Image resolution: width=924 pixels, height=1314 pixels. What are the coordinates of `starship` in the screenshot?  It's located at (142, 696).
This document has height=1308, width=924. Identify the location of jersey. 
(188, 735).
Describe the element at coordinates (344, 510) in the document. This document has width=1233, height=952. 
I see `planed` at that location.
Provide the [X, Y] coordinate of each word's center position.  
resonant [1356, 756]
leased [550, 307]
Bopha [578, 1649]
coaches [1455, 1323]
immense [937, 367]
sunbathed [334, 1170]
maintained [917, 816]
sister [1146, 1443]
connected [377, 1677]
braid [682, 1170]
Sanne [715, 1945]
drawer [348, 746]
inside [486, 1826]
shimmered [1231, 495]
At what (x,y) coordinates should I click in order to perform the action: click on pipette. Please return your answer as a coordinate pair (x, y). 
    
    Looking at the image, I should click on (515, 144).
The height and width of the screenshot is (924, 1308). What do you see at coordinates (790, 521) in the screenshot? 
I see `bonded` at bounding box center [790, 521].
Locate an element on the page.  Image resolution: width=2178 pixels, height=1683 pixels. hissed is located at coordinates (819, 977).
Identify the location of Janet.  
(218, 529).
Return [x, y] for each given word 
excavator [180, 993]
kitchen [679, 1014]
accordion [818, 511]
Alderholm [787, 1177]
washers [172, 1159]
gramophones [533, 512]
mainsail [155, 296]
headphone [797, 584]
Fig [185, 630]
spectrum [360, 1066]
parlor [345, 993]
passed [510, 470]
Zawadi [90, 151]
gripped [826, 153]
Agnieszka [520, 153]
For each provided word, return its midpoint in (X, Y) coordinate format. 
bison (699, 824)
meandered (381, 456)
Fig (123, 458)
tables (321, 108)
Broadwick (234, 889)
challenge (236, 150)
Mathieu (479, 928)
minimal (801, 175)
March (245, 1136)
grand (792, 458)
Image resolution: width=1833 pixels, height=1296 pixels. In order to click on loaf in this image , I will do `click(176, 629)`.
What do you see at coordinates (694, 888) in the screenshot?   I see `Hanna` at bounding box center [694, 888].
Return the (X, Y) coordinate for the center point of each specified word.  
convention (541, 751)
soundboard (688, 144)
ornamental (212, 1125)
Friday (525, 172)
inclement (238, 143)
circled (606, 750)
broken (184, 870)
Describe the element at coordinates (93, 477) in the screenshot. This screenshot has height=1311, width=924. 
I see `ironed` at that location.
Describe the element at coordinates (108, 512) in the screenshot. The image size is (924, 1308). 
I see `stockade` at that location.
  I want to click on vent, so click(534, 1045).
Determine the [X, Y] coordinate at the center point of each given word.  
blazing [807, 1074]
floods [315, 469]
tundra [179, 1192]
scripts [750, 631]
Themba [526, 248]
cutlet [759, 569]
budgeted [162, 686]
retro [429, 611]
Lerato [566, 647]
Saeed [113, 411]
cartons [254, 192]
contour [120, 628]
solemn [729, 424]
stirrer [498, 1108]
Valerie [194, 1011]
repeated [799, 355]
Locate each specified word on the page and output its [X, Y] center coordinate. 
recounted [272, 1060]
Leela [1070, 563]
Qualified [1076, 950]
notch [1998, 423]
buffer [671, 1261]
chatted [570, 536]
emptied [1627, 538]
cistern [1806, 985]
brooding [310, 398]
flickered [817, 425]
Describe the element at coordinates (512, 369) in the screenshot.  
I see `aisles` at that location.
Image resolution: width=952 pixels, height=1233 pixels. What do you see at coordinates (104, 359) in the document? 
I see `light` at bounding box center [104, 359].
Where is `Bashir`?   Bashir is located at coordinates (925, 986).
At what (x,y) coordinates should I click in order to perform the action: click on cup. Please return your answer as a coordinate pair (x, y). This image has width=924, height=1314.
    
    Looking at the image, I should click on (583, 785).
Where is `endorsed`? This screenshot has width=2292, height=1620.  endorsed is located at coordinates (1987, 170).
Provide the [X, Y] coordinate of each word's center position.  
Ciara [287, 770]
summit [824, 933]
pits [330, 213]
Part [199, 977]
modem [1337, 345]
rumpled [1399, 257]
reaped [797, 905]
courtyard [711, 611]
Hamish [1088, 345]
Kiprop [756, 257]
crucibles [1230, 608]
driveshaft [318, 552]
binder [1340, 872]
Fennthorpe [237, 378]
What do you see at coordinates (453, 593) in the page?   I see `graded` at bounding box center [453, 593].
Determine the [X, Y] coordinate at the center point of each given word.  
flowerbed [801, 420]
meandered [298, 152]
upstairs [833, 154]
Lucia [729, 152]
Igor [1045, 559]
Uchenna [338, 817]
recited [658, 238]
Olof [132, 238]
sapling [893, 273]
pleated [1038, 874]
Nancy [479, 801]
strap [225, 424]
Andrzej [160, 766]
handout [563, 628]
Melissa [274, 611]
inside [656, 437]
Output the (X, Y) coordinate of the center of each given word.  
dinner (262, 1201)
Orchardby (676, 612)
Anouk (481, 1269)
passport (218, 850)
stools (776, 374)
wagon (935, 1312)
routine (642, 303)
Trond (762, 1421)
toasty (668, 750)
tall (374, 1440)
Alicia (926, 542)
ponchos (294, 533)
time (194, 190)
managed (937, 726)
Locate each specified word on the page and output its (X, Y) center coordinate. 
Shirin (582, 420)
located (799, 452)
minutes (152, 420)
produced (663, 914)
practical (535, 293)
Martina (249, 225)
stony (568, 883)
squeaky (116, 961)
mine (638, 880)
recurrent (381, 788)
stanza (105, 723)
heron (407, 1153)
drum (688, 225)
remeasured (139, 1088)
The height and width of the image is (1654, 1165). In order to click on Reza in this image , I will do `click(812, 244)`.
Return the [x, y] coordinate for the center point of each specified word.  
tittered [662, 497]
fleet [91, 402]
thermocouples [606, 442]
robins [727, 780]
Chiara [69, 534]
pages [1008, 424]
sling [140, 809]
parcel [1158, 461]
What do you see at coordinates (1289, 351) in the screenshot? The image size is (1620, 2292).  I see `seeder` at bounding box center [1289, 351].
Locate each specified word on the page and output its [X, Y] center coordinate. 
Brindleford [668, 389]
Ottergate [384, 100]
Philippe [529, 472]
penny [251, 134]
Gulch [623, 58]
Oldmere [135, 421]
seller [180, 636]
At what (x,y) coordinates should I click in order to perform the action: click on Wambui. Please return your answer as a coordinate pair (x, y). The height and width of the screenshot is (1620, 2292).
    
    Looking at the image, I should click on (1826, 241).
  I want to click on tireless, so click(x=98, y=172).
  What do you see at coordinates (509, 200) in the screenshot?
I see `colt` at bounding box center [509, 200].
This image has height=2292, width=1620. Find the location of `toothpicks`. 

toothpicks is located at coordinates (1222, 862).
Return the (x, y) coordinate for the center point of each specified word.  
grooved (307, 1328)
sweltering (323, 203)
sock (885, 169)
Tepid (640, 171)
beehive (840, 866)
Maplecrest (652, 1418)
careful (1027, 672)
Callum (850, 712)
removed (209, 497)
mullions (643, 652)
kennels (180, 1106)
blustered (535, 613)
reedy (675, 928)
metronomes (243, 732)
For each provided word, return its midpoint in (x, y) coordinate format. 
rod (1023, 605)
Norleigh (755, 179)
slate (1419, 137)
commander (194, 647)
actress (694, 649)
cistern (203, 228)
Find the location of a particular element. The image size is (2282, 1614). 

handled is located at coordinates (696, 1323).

::::::

BRIEF
Reproduce every one of the records above word for word, keeping their order and line breaks unchanged.

REPLY TO THE EXERCISE
Image resolution: width=924 pixels, height=1314 pixels. What are the coordinates of `starship` in the screenshot?  It's located at (142, 696).
This document has height=1308, width=924. Identify the location of jersey. 
(188, 735).
Describe the element at coordinates (344, 510) in the document. This document has width=1233, height=952. 
I see `planed` at that location.
Provide the [X, Y] coordinate of each word's center position.  
resonant [1356, 756]
leased [550, 307]
Bopha [578, 1649]
coaches [1455, 1323]
immense [937, 367]
sunbathed [334, 1170]
maintained [917, 816]
sister [1146, 1443]
connected [377, 1677]
braid [682, 1170]
Sanne [715, 1945]
drawer [348, 746]
inside [486, 1826]
shimmered [1231, 495]
At what (x,y) coordinates should I click in order to perform the action: click on pipette. Please return your answer as a coordinate pair (x, y). 
    
    Looking at the image, I should click on (515, 144).
The height and width of the screenshot is (924, 1308). What do you see at coordinates (790, 521) in the screenshot? 
I see `bonded` at bounding box center [790, 521].
Locate an element on the page.  Image resolution: width=2178 pixels, height=1683 pixels. hissed is located at coordinates (819, 977).
Identify the location of Janet.  
(218, 529).
Return [x, y] for each given word 
excavator [180, 993]
kitchen [679, 1014]
accordion [818, 511]
Alderholm [787, 1177]
washers [172, 1159]
gramophones [533, 512]
mainsail [155, 296]
headphone [797, 584]
Fig [185, 630]
spectrum [360, 1066]
parlor [345, 993]
passed [510, 470]
Zawadi [90, 151]
gripped [826, 153]
Agnieszka [520, 153]
For each provided word, return its midpoint in (X, Y) coordinate format. 
bison (699, 824)
meandered (381, 456)
Fig (123, 458)
tables (321, 108)
Broadwick (234, 889)
challenge (236, 150)
Mathieu (479, 928)
minimal (801, 175)
March (245, 1136)
grand (792, 458)
Image resolution: width=1833 pixels, height=1296 pixels. In order to click on loaf in this image , I will do `click(176, 629)`.
What do you see at coordinates (694, 888) in the screenshot?   I see `Hanna` at bounding box center [694, 888].
Return the (X, Y) coordinate for the center point of each specified word.  
convention (541, 751)
soundboard (688, 144)
ornamental (212, 1125)
Friday (525, 172)
inclement (238, 143)
circled (606, 750)
broken (184, 870)
Describe the element at coordinates (93, 477) in the screenshot. This screenshot has height=1311, width=924. 
I see `ironed` at that location.
Describe the element at coordinates (108, 512) in the screenshot. The image size is (924, 1308). 
I see `stockade` at that location.
  I want to click on vent, so click(534, 1045).
Determine the [X, Y] coordinate at the center point of each given word.  
blazing [807, 1074]
floods [315, 469]
tundra [179, 1192]
scripts [750, 631]
Themba [526, 248]
cutlet [759, 569]
budgeted [162, 686]
retro [429, 611]
Lerato [566, 647]
Saeed [113, 411]
cartons [254, 192]
contour [120, 628]
solemn [729, 424]
stirrer [498, 1108]
Valerie [194, 1011]
repeated [799, 355]
Locate each specified word on the page and output its [X, Y] center coordinate. 
recounted [272, 1060]
Leela [1070, 563]
Qualified [1076, 950]
notch [1998, 423]
buffer [671, 1261]
chatted [570, 536]
emptied [1627, 538]
cistern [1806, 985]
brooding [310, 398]
flickered [817, 425]
Describe the element at coordinates (512, 369) in the screenshot.  
I see `aisles` at that location.
Image resolution: width=952 pixels, height=1233 pixels. What do you see at coordinates (104, 359) in the document? 
I see `light` at bounding box center [104, 359].
Where is `Bashir`?   Bashir is located at coordinates (925, 986).
At what (x,y) coordinates should I click in order to perform the action: click on cup. Please return your answer as a coordinate pair (x, y). This image has width=924, height=1314.
    
    Looking at the image, I should click on (583, 785).
Where is `endorsed`? This screenshot has width=2292, height=1620.  endorsed is located at coordinates (1987, 170).
Provide the [X, Y] coordinate of each word's center position.  
Ciara [287, 770]
summit [824, 933]
pits [330, 213]
Part [199, 977]
modem [1337, 345]
rumpled [1399, 257]
reaped [797, 905]
courtyard [711, 611]
Hamish [1088, 345]
Kiprop [756, 257]
crucibles [1230, 608]
driveshaft [318, 552]
binder [1340, 872]
Fennthorpe [237, 378]
What do you see at coordinates (453, 593) in the page?   I see `graded` at bounding box center [453, 593].
Determine the [X, Y] coordinate at the center point of each given word.  
flowerbed [801, 420]
meandered [298, 152]
upstairs [833, 154]
Lucia [729, 152]
Igor [1045, 559]
Uchenna [338, 817]
recited [658, 238]
Olof [132, 238]
sapling [893, 273]
pleated [1038, 874]
Nancy [479, 801]
strap [225, 424]
Andrzej [160, 766]
handout [563, 628]
Melissa [274, 611]
inside [656, 437]
Output the (X, Y) coordinate of the center of each given word.  
dinner (262, 1201)
Orchardby (676, 612)
Anouk (481, 1269)
passport (218, 850)
stools (776, 374)
wagon (935, 1312)
routine (642, 303)
Trond (762, 1421)
toasty (668, 750)
tall (374, 1440)
Alicia (926, 542)
ponchos (294, 533)
time (194, 190)
managed (937, 726)
Locate each specified word on the page and output its (X, Y) center coordinate. 
Shirin (582, 420)
located (799, 452)
minutes (152, 420)
produced (663, 914)
practical (535, 293)
Martina (249, 225)
stony (568, 883)
squeaky (116, 961)
mine (638, 880)
recurrent (381, 788)
stanza (105, 723)
heron (407, 1153)
drum (688, 225)
remeasured (139, 1088)
The height and width of the image is (1654, 1165). In order to click on Reza in this image , I will do `click(812, 244)`.
Return the [x, y] coordinate for the center point of each specified word.  
tittered [662, 497]
fleet [91, 402]
thermocouples [606, 442]
robins [727, 780]
Chiara [69, 534]
pages [1008, 424]
sling [140, 809]
parcel [1158, 461]
What do you see at coordinates (1289, 351) in the screenshot? The image size is (1620, 2292).  I see `seeder` at bounding box center [1289, 351].
Locate each specified word on the page and output its [X, Y] center coordinate. 
Brindleford [668, 389]
Ottergate [384, 100]
Philippe [529, 472]
penny [251, 134]
Gulch [623, 58]
Oldmere [135, 421]
seller [180, 636]
At what (x,y) coordinates should I click in order to perform the action: click on Wambui. Please return your answer as a coordinate pair (x, y). The height and width of the screenshot is (1620, 2292).
    
    Looking at the image, I should click on (1826, 241).
  I want to click on tireless, so click(x=98, y=172).
  What do you see at coordinates (509, 200) in the screenshot?
I see `colt` at bounding box center [509, 200].
This image has height=2292, width=1620. Find the location of `toothpicks`. 

toothpicks is located at coordinates (1222, 862).
Return the (x, y) coordinate for the center point of each specified word.  
grooved (307, 1328)
sweltering (323, 203)
sock (885, 169)
Tepid (640, 171)
beehive (840, 866)
Maplecrest (652, 1418)
careful (1027, 672)
Callum (850, 712)
removed (209, 497)
mullions (643, 652)
kennels (180, 1106)
blustered (535, 613)
reedy (675, 928)
metronomes (243, 732)
For each provided word, return its midpoint in (x, y) coordinate format. 
rod (1023, 605)
Norleigh (755, 179)
slate (1419, 137)
commander (194, 647)
actress (694, 649)
cistern (203, 228)
Find the location of a particular element. The image size is (2282, 1614). 

handled is located at coordinates (696, 1323).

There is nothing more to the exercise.